**Set problem**
Please pull out each line of the listing that contains the string "kern" and copy those lines in full. Case matters when matching.

**Material provided**

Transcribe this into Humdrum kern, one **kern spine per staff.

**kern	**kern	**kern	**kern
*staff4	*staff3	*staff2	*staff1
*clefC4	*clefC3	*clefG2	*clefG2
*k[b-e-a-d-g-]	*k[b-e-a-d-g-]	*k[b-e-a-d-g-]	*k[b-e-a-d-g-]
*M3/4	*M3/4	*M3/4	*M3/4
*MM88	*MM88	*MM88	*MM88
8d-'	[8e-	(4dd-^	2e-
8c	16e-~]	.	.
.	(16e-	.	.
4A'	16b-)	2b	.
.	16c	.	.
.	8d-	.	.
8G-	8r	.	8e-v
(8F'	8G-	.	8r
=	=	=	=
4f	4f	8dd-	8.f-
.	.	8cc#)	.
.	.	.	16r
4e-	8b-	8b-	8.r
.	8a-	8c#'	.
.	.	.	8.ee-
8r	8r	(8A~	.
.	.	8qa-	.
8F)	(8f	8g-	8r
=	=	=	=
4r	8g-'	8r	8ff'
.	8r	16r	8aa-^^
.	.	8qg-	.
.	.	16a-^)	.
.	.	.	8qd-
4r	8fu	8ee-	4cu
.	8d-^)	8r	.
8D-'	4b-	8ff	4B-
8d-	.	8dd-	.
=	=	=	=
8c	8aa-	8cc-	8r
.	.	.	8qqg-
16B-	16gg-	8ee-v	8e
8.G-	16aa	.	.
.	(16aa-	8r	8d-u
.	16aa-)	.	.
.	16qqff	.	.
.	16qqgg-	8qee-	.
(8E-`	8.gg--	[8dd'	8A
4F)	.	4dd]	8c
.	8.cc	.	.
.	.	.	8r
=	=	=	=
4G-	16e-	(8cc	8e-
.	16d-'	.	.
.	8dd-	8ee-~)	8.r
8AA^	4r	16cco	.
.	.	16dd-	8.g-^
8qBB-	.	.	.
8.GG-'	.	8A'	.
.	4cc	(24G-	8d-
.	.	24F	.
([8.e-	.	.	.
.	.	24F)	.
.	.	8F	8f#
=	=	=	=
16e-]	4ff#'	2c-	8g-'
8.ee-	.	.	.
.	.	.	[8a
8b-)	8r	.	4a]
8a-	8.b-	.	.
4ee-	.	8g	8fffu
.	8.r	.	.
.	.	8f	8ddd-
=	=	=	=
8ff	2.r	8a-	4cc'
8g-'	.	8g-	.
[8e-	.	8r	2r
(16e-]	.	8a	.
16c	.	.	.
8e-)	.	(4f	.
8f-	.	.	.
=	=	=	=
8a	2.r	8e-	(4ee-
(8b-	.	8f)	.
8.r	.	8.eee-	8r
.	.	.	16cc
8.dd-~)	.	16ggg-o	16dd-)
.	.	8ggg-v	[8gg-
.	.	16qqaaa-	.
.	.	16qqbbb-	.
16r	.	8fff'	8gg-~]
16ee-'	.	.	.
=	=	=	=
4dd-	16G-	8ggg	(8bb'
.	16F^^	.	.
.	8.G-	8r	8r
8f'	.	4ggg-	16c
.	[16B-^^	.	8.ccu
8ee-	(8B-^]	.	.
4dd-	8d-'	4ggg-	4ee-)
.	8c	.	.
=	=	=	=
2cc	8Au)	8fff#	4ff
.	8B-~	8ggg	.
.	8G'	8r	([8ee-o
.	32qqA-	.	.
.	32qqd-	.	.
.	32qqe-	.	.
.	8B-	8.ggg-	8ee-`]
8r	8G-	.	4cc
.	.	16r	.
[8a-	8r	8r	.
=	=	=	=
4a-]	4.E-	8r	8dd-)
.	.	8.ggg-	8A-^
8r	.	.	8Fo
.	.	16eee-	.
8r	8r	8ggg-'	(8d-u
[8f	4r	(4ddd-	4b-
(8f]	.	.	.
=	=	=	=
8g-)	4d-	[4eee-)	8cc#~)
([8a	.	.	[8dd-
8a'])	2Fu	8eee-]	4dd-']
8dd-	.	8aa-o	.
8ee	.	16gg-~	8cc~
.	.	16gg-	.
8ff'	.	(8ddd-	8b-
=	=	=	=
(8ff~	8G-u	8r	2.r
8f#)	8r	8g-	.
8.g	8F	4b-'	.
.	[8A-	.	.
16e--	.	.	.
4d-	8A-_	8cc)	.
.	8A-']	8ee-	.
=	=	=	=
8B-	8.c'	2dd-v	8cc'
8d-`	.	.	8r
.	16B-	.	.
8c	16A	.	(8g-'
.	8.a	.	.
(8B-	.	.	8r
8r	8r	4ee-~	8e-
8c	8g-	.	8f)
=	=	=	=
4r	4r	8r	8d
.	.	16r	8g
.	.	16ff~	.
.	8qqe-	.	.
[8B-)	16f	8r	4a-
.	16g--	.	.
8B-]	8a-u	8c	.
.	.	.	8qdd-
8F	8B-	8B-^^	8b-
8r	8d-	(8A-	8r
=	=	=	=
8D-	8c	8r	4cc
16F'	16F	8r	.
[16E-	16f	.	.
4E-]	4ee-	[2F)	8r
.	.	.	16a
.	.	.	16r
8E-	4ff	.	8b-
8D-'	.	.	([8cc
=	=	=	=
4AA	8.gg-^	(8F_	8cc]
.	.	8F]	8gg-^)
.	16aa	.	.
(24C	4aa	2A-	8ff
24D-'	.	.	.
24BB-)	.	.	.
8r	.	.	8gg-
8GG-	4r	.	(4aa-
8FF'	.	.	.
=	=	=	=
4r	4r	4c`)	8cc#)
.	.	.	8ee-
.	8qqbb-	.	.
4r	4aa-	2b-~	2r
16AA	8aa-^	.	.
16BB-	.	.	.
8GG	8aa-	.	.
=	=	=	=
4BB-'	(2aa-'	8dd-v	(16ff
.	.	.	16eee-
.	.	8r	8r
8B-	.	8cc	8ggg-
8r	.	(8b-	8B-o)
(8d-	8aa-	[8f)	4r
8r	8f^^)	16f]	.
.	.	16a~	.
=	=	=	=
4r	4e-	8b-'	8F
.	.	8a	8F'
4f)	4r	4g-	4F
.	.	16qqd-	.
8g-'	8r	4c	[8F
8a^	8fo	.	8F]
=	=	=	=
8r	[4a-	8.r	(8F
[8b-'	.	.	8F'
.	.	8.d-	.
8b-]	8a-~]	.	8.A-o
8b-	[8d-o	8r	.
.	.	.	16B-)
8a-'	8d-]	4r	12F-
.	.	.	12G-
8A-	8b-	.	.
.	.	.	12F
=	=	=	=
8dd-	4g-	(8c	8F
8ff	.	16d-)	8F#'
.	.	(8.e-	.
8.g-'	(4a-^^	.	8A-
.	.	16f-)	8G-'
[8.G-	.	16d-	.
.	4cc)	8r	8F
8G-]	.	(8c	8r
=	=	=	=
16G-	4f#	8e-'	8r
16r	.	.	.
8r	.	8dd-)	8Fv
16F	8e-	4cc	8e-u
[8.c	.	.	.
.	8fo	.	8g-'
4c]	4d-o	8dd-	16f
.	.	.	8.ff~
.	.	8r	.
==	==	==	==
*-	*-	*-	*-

**Completed task**
Transcribe this into Humdrum kern, one **kern spine per staff.
**kern	**kern	**kern	**kern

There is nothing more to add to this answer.